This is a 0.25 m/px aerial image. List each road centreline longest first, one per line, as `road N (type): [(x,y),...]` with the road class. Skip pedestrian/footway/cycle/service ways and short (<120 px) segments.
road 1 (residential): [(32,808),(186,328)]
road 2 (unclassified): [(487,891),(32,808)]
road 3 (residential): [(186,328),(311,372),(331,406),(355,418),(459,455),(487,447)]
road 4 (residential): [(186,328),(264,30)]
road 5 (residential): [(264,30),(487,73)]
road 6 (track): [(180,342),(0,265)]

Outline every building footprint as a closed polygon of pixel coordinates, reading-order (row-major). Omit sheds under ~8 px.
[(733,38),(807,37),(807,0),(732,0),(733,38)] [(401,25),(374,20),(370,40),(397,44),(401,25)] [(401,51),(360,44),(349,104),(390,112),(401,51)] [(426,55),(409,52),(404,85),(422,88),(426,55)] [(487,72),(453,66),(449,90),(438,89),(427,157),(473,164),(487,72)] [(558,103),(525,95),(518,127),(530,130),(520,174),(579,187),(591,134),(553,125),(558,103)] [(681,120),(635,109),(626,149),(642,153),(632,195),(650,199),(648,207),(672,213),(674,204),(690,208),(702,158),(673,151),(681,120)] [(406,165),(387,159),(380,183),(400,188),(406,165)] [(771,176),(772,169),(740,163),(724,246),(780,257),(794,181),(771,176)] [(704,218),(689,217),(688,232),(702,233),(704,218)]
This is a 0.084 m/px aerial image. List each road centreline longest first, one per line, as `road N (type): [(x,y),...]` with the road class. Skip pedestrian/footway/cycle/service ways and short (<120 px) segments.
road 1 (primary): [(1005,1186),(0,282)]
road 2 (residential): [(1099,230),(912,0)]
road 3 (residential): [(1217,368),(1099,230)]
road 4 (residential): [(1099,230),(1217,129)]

━━━━

_Description of the task_
Return exactly, and only, the line containing "This is a 0.084" and every line after it through the end of the material.

_Solution to this exercise_
This is a 0.084 m/px aerial image. List each road centreline longest first, one per line, as `road N (type): [(x,y),...]` with the road class. Skip pedestrian/footway/cycle/service ways and short (<120 px) segments.
road 1 (primary): [(1005,1186),(0,282)]
road 2 (residential): [(1099,230),(912,0)]
road 3 (residential): [(1217,368),(1099,230)]
road 4 (residential): [(1099,230),(1217,129)]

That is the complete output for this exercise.